:: Exercise requirements ::
Leave the pictures out and return every line below exactly.

Segment Start: Data for the task

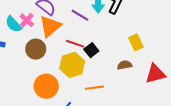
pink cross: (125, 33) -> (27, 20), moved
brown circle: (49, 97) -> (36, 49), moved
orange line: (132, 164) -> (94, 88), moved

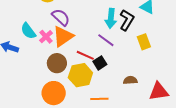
purple line: (80, 15) -> (106, 40), moved
pink cross: (27, 20) -> (46, 37), moved
yellow rectangle: (136, 42) -> (144, 42), moved
brown circle: (36, 49) -> (57, 63), moved

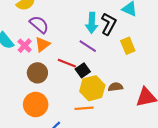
orange triangle: (63, 36) -> (42, 44), size x0.7
yellow hexagon: (80, 75) -> (92, 88), moved

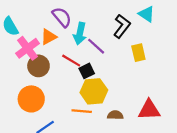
cyan arrow: (92, 23) -> (80, 33), moved
purple semicircle: (39, 24) -> (62, 17), moved
pink cross: (25, 46) -> (27, 48), moved, size x1.5
brown semicircle: (115, 87) -> (115, 115), moved

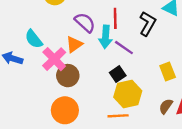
yellow rectangle: (138, 53) -> (168, 71), moved
red line: (71, 61) -> (115, 18), moved, turned 66
brown semicircle: (115, 115) -> (166, 106), moved, turned -49

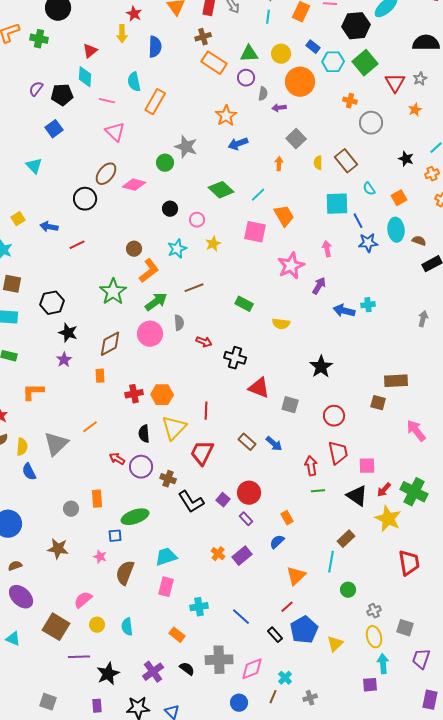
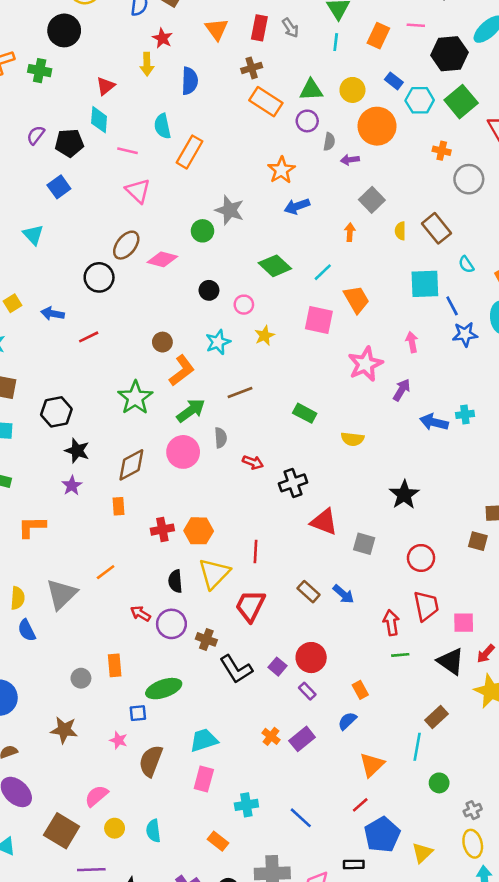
black cross: (235, 358) -> (293, 483), turned -35
black rectangle: (275, 635) -> (354, 864), moved, turned -49

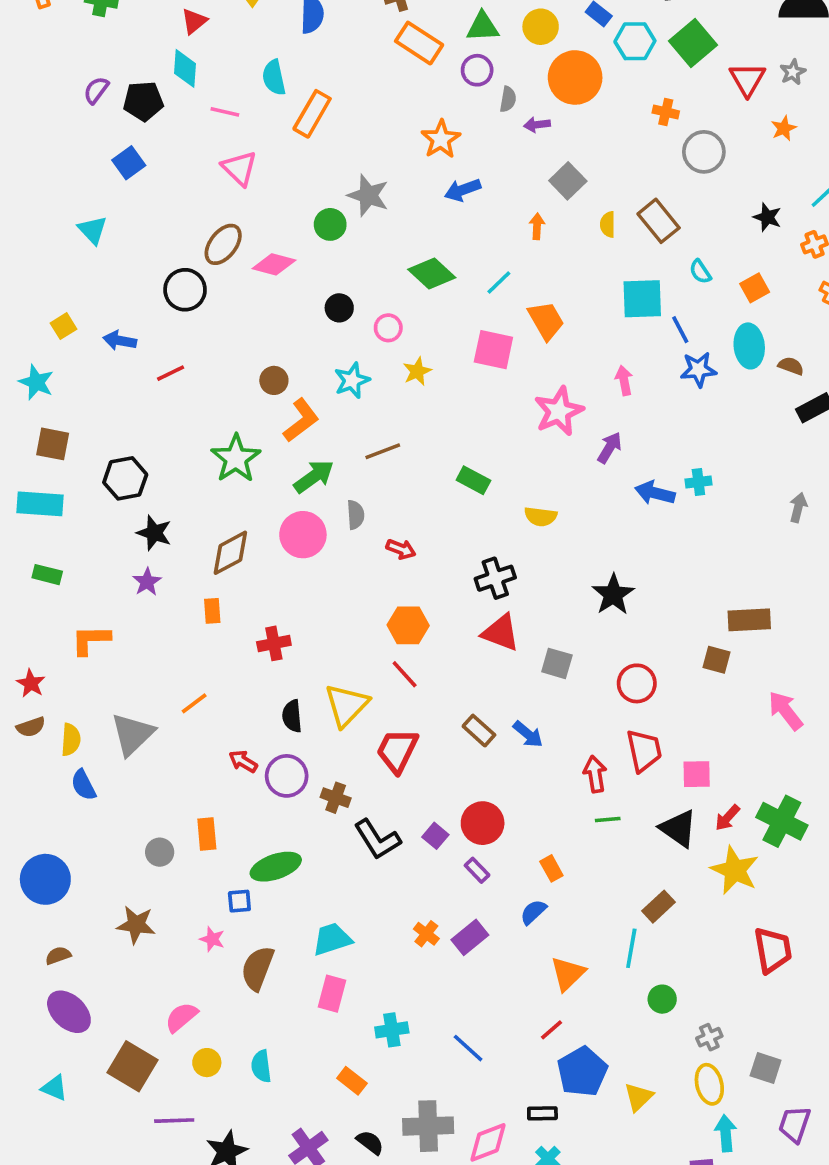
black cross: (293, 483) -> (495, 578), moved
orange hexagon: (199, 531) -> (408, 625), moved
red line: (255, 552) -> (405, 674), turned -45

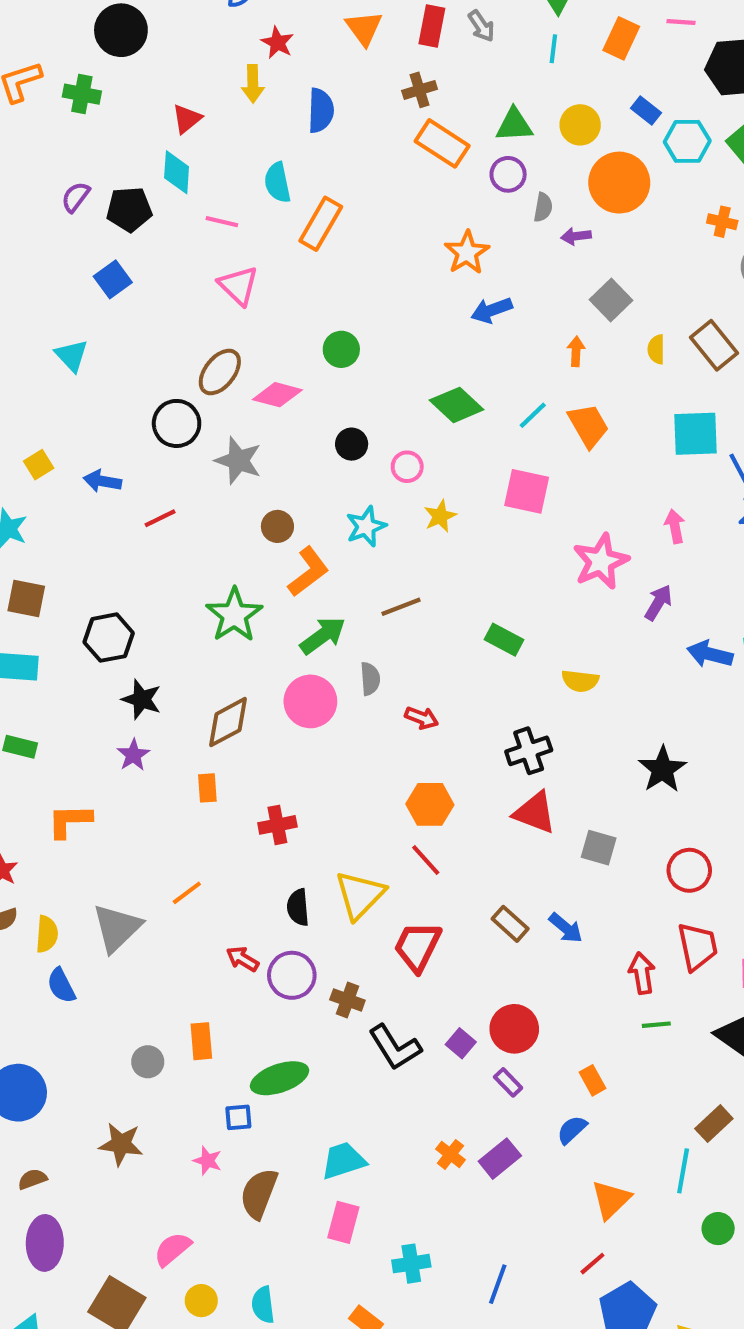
gray star: (368, 195) -> (238, 461), moved
orange trapezoid: (546, 321) -> (588, 426), moved
purple ellipse: (69, 1012) -> (45, 1243), turned 48
blue line: (468, 1048) -> (498, 1284), turned 68

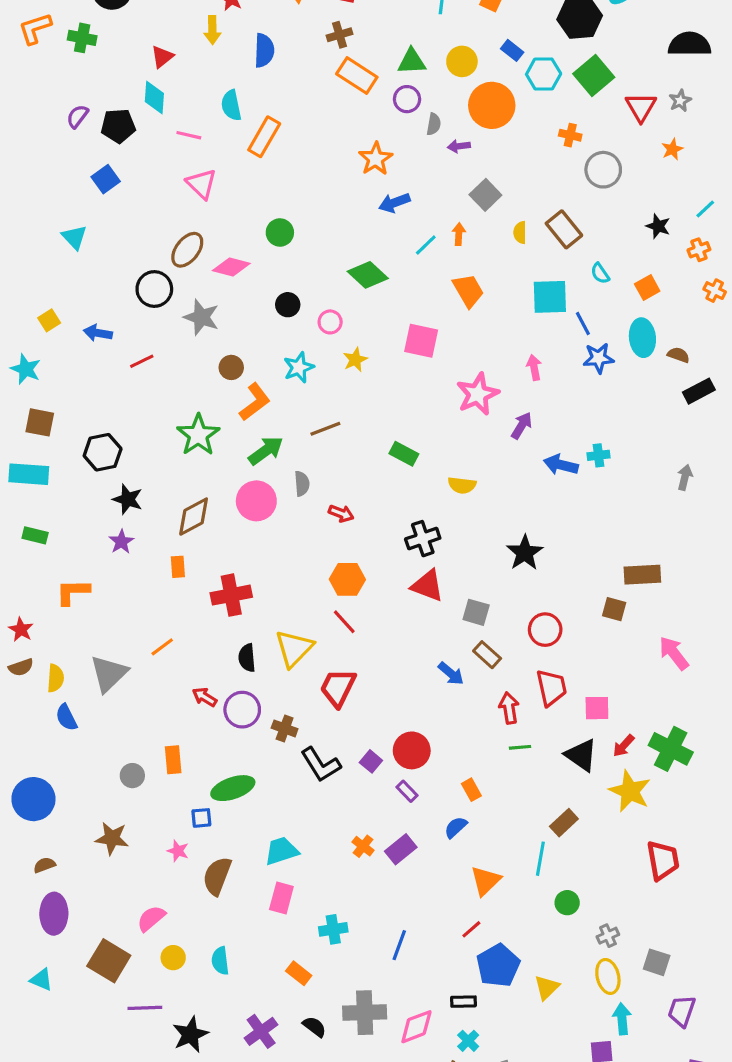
cyan line: (533, 415) -> (426, 245), moved
red cross: (277, 825) -> (231, 595), size x1.4
brown rectangle: (510, 924) -> (487, 655), moved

Segment End: Data for the task

:: Task output ::
pink cross: (125, 33) -> (27, 20), moved
brown circle: (49, 97) -> (36, 49), moved
orange line: (132, 164) -> (94, 88), moved

purple line: (80, 15) -> (106, 40), moved
pink cross: (27, 20) -> (46, 37), moved
yellow rectangle: (136, 42) -> (144, 42), moved
brown circle: (36, 49) -> (57, 63), moved

orange triangle: (63, 36) -> (42, 44), size x0.7
yellow hexagon: (80, 75) -> (92, 88), moved

cyan arrow: (92, 23) -> (80, 33), moved
purple semicircle: (39, 24) -> (62, 17), moved
pink cross: (25, 46) -> (27, 48), moved, size x1.5
brown semicircle: (115, 87) -> (115, 115), moved

yellow rectangle: (138, 53) -> (168, 71), moved
red line: (71, 61) -> (115, 18), moved, turned 66
brown semicircle: (115, 115) -> (166, 106), moved, turned -49

black cross: (235, 358) -> (293, 483), turned -35
black rectangle: (275, 635) -> (354, 864), moved, turned -49

black cross: (293, 483) -> (495, 578), moved
orange hexagon: (199, 531) -> (408, 625), moved
red line: (255, 552) -> (405, 674), turned -45

gray star: (368, 195) -> (238, 461), moved
orange trapezoid: (546, 321) -> (588, 426), moved
purple ellipse: (69, 1012) -> (45, 1243), turned 48
blue line: (468, 1048) -> (498, 1284), turned 68

cyan line: (533, 415) -> (426, 245), moved
red cross: (277, 825) -> (231, 595), size x1.4
brown rectangle: (510, 924) -> (487, 655), moved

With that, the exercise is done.